**PROBLEM DETAILS:** For the entries below, the result should be an exact transcription of the lines from the one with "IC1: NOT (in" up to and including the one with "R10: 470 (+12V, U2/RA3) -> none", and only those.

Edit tracking data:
________

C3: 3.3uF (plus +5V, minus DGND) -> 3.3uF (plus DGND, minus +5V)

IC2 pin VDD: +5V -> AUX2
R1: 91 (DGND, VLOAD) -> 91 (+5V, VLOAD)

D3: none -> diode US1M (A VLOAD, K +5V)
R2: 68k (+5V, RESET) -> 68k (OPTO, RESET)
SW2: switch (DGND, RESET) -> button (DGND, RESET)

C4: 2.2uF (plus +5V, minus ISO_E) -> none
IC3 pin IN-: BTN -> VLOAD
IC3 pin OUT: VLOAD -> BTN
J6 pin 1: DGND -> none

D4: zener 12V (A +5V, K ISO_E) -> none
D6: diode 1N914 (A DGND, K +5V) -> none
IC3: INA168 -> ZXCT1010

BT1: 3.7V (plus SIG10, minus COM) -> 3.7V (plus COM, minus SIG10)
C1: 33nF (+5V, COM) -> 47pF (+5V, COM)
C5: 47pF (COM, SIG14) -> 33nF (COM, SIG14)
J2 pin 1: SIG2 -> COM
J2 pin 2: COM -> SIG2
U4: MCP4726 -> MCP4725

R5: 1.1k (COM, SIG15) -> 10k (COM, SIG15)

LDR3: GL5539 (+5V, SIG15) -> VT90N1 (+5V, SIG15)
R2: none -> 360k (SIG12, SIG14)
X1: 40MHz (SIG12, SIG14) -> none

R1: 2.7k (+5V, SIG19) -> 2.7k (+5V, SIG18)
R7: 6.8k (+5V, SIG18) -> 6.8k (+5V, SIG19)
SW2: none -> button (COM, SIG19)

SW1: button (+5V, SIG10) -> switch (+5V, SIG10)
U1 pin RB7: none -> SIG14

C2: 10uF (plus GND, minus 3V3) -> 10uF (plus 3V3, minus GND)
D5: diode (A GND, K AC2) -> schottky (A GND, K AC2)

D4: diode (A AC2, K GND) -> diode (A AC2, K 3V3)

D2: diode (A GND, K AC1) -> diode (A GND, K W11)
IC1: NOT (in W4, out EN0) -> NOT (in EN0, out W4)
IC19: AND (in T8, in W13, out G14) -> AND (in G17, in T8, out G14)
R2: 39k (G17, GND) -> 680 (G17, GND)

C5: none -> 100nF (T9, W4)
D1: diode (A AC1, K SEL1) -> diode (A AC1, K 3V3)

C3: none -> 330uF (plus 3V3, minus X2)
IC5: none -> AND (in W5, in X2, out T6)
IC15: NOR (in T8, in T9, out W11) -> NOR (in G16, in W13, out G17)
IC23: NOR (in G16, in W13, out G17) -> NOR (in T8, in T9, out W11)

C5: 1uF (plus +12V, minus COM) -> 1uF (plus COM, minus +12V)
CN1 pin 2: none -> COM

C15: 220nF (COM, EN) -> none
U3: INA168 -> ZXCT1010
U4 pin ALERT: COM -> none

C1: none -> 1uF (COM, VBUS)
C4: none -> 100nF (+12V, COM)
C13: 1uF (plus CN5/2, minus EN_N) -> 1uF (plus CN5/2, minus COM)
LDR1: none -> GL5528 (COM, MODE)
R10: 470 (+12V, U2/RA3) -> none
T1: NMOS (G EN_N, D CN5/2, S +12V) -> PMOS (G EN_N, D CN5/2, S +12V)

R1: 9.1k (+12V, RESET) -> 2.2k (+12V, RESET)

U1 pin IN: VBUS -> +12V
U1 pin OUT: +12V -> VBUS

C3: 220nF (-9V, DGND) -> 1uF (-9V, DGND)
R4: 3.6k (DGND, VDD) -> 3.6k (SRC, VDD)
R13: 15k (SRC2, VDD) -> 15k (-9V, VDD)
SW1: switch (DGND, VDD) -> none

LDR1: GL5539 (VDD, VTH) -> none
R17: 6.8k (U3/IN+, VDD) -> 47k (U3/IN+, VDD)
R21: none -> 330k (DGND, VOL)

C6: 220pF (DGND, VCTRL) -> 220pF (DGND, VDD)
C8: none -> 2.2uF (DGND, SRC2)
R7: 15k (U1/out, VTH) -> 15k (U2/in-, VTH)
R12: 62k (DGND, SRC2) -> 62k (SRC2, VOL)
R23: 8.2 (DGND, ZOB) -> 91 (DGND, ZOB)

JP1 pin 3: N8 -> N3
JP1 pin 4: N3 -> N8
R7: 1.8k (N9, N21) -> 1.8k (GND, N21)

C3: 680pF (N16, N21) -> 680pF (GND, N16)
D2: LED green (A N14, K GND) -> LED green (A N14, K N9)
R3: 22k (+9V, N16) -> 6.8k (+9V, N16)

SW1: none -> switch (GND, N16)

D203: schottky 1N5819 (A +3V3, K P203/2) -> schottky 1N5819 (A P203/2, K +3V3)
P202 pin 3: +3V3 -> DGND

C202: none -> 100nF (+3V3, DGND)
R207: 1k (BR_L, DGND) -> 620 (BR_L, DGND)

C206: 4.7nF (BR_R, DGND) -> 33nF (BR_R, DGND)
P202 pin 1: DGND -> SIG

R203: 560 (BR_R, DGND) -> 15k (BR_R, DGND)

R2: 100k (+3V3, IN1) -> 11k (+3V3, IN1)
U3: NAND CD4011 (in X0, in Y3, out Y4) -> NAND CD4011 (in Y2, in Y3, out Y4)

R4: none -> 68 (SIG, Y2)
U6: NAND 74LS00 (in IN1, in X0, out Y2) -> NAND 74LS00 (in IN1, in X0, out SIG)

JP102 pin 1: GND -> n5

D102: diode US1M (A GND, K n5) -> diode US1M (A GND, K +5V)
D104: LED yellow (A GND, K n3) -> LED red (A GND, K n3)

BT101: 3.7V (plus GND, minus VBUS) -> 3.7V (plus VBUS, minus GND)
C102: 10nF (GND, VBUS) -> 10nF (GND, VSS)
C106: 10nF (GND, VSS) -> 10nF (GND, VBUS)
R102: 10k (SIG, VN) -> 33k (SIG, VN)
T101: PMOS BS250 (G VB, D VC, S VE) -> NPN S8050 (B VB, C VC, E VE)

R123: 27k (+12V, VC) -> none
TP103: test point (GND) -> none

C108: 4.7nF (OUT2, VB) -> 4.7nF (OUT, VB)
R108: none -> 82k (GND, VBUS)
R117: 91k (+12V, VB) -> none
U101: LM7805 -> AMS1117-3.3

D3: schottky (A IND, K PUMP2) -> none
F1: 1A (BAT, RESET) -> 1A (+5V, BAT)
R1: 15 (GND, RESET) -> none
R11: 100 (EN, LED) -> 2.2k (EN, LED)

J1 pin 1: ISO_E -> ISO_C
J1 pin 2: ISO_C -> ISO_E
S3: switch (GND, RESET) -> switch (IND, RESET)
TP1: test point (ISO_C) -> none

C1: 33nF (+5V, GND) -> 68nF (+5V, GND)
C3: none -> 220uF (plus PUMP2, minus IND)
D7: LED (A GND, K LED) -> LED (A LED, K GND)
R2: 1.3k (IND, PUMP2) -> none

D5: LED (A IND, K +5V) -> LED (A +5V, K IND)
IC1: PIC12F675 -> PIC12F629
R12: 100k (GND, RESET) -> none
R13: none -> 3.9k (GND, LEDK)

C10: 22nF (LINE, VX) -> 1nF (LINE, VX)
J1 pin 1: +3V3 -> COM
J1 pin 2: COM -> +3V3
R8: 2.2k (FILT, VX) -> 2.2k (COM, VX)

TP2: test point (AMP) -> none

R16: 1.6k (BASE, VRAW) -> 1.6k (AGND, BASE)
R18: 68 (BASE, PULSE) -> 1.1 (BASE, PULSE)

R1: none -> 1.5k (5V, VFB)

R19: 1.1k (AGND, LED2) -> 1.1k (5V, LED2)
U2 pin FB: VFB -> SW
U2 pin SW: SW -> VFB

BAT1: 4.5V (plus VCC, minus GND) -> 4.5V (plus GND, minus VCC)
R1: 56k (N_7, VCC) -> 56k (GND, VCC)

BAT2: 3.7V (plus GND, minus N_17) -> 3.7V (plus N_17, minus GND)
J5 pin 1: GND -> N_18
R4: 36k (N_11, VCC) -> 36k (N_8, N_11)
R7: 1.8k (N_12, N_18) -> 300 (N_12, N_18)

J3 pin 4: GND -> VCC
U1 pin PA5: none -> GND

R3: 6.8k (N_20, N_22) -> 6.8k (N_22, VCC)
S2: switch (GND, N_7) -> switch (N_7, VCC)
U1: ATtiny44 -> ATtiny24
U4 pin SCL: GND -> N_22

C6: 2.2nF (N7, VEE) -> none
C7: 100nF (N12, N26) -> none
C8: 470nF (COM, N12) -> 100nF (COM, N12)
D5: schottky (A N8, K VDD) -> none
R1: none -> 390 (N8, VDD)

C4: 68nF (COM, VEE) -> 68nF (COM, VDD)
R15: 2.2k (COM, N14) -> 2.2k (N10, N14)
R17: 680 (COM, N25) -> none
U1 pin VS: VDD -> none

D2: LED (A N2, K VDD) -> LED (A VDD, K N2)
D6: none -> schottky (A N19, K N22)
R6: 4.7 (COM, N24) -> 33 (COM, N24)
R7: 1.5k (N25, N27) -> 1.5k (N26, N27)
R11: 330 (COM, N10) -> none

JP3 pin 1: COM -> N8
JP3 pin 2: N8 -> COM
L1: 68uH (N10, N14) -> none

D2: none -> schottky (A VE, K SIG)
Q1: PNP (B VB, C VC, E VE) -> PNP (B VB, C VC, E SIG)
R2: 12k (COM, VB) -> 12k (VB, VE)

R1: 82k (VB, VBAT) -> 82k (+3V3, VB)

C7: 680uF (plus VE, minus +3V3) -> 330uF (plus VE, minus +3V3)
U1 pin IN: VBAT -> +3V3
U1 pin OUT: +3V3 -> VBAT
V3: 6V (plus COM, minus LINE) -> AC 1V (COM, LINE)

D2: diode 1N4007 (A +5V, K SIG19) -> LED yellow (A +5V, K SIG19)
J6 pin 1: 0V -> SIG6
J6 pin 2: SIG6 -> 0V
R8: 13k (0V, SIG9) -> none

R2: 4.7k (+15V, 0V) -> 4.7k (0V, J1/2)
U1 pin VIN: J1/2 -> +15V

________

**EXPECTED OUTPUT:**
IC1: NOT (in W4, out EN0) -> NOT (in EN0, out W4)
IC19: AND (in T8, in W13, out G14) -> AND (in G17, in T8, out G14)
R2: 39k (G17, GND) -> 680 (G17, GND)

C5: none -> 100nF (T9, W4)
D1: diode (A AC1, K SEL1) -> diode (A AC1, K 3V3)

C3: none -> 330uF (plus 3V3, minus X2)
IC5: none -> AND (in W5, in X2, out T6)
IC15: NOR (in T8, in T9, out W11) -> NOR (in G16, in W13, out G17)
IC23: NOR (in G16, in W13, out G17) -> NOR (in T8, in T9, out W11)

C5: 1uF (plus +12V, minus COM) -> 1uF (plus COM, minus +12V)
CN1 pin 2: none -> COM

C15: 220nF (COM, EN) -> none
U3: INA168 -> ZXCT1010
U4 pin ALERT: COM -> none

C1: none -> 1uF (COM, VBUS)
C4: none -> 100nF (+12V, COM)
C13: 1uF (plus CN5/2, minus EN_N) -> 1uF (plus CN5/2, minus COM)
LDR1: none -> GL5528 (COM, MODE)
R10: 470 (+12V, U2/RA3) -> none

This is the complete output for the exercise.